Could you copy every line in the listing below that has the word "round"?

--------------------------------------------------

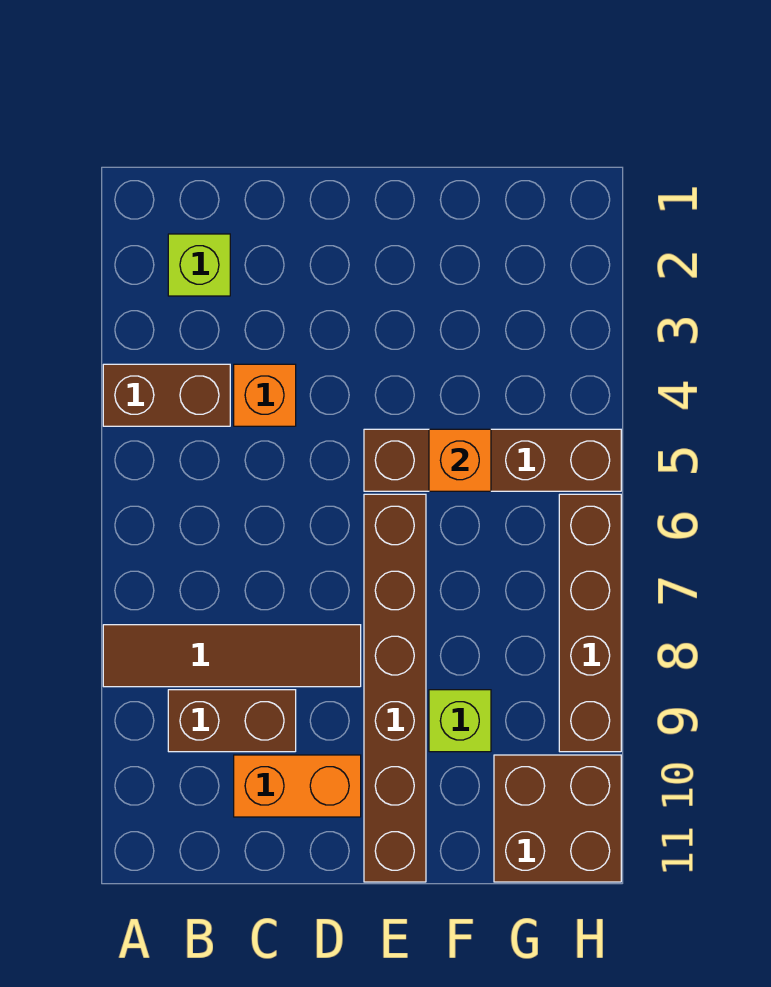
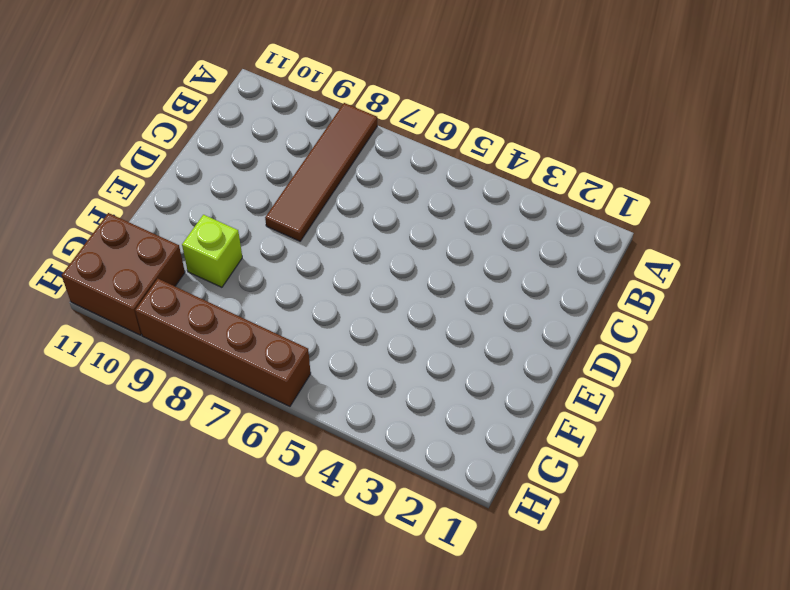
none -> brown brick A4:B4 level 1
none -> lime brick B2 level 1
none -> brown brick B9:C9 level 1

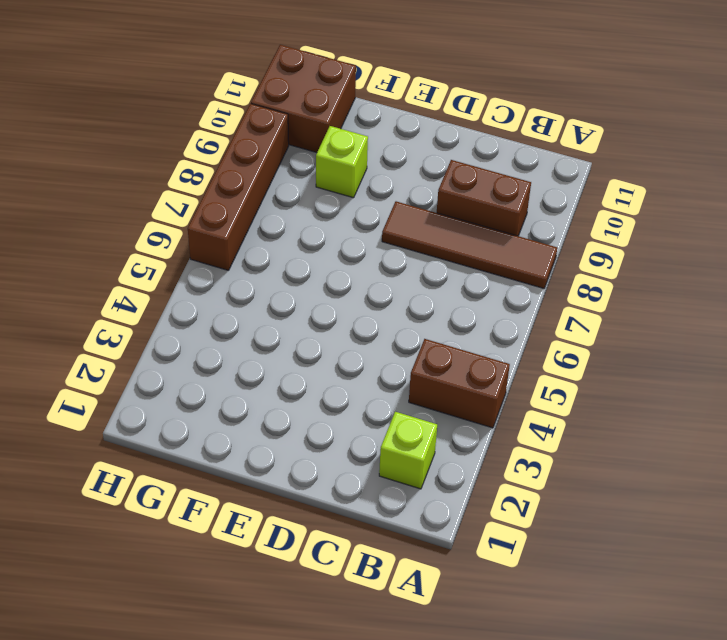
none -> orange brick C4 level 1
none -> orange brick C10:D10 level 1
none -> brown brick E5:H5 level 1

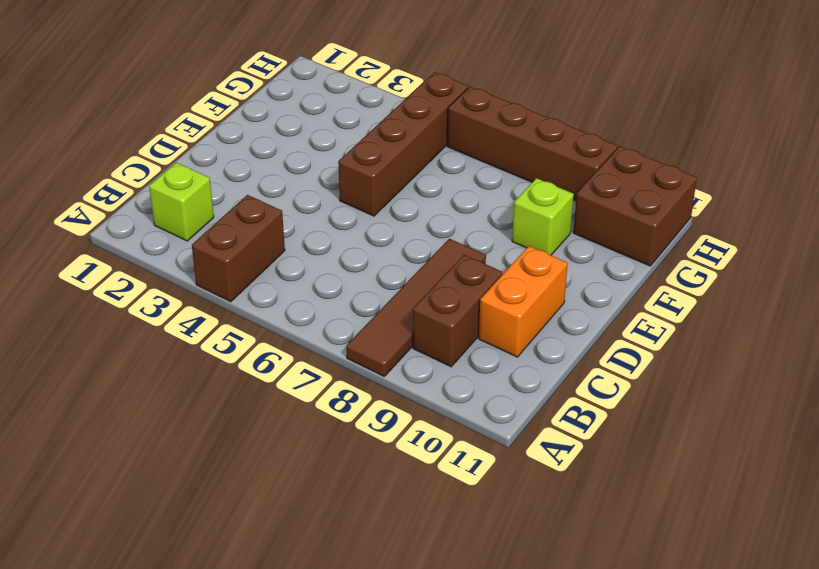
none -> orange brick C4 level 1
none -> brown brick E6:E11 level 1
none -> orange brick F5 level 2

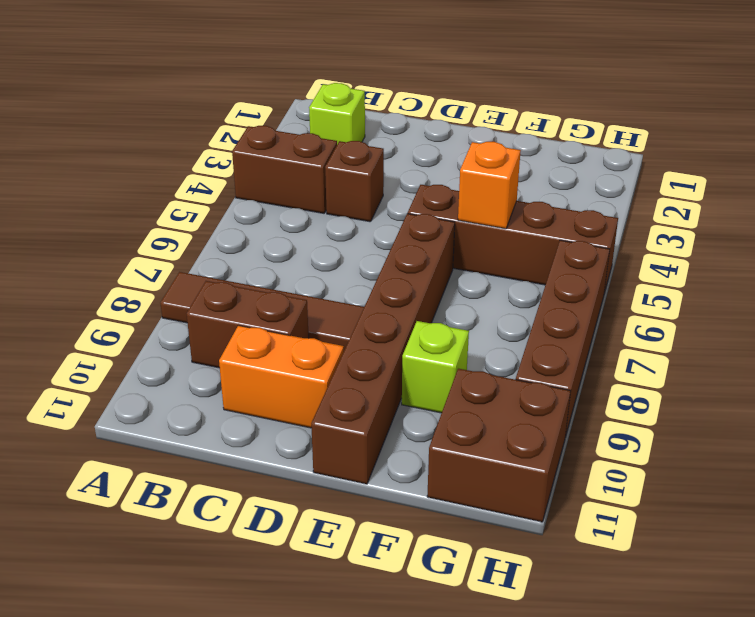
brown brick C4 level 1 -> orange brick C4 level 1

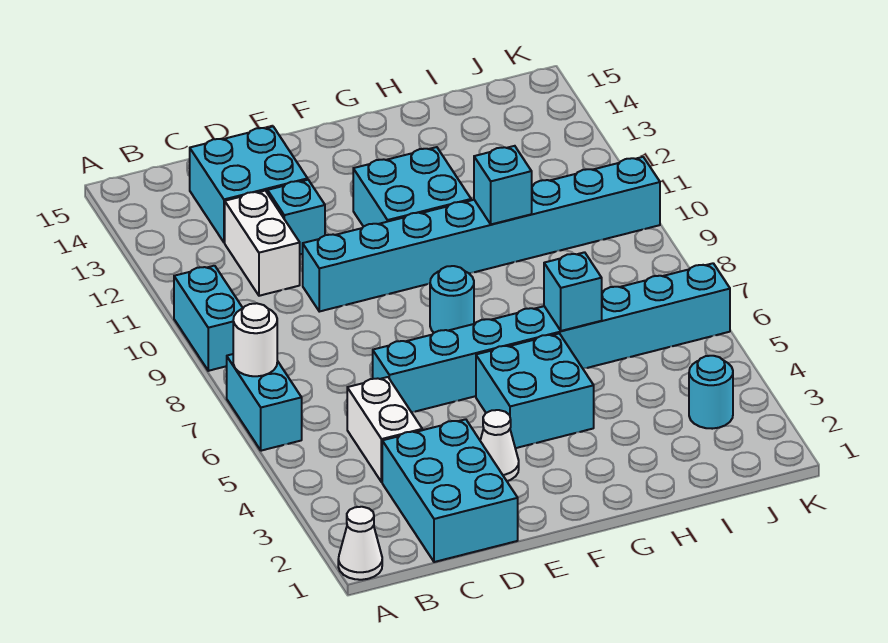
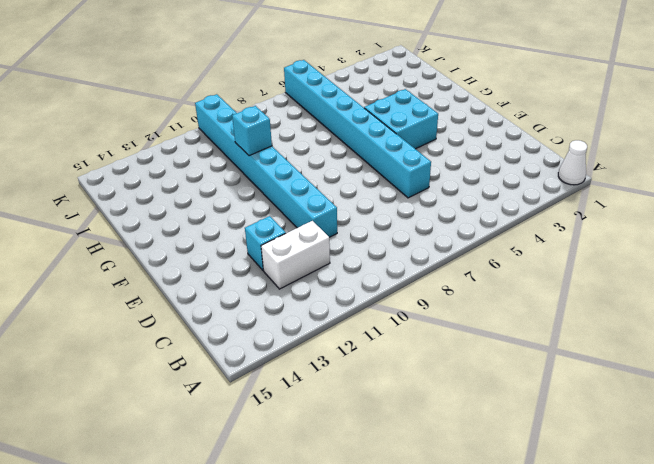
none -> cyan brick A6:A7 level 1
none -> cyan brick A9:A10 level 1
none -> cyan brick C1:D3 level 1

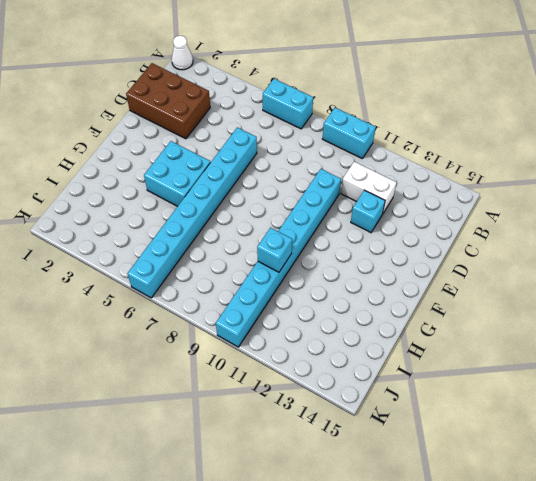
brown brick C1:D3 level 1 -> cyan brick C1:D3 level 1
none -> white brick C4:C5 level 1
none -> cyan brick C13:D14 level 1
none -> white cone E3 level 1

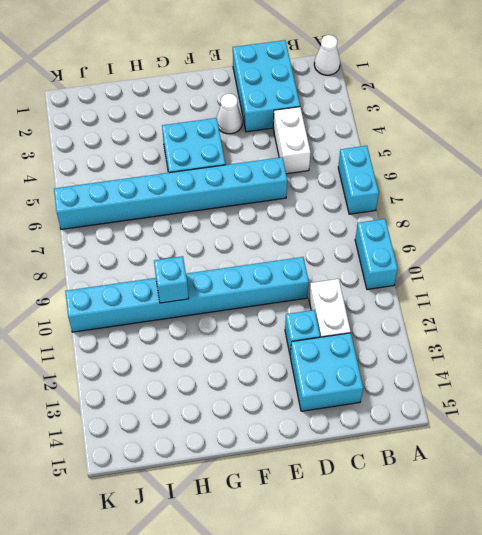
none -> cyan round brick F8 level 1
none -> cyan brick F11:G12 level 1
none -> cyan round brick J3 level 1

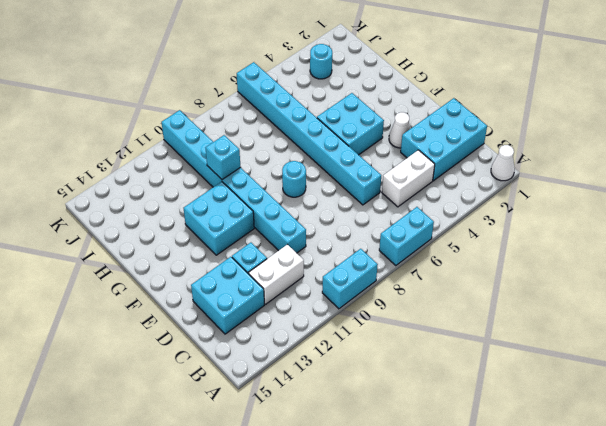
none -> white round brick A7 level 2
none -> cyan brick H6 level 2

--------------------------------------------------

• [Response for this exercise]:
none -> cyan round brick F8 level 1
none -> cyan round brick J3 level 1
none -> white round brick A7 level 2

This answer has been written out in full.